TASK OBJECTIVE.
Please write out exactly the lines from the opening of the listing through the line that holds "(525, 272) = (396, 239): turquoise", including both, and nothing else; no pictures.
-------- PROVIDED RECORDS --------
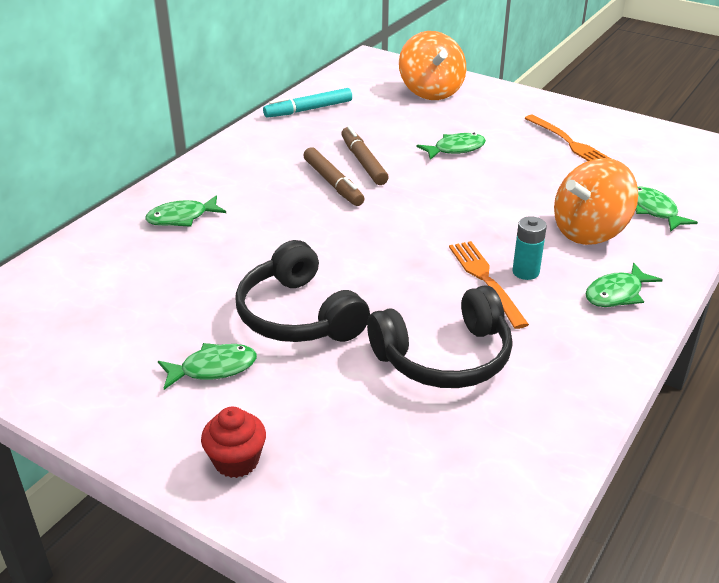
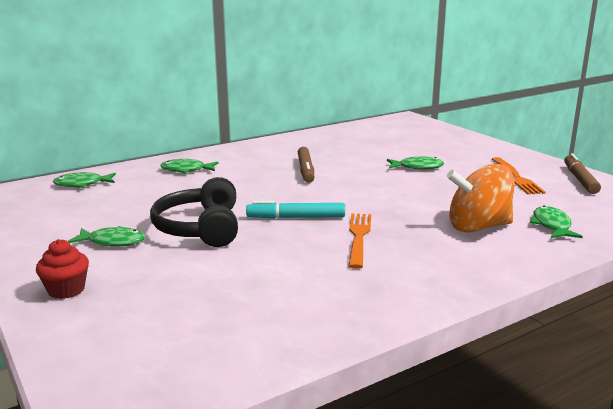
camera: 25 degrees right, 15 degrees down
(308, 110) = (332, 134): turquoise marker -> turquoise marker (296, 217)
(363, 162) = (340, 163): brown marker -> brown marker (579, 179)
(431, 91) = (433, 137): orange spinning top -> none
(444, 357) = (276, 271): black headphones -> none
(525, 272) = (396, 239): turquoise battery -> none
(617, 294) = (461, 266): green fish -> green fish (82, 184)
--------
RESULT FOR THIS TASK.
camera: 25 degrees right, 15 degrees down
(308, 110) = (332, 134): turquoise marker -> turquoise marker (296, 217)
(363, 162) = (340, 163): brown marker -> brown marker (579, 179)
(431, 91) = (433, 137): orange spinning top -> none
(444, 357) = (276, 271): black headphones -> none
(525, 272) = (396, 239): turquoise battery -> none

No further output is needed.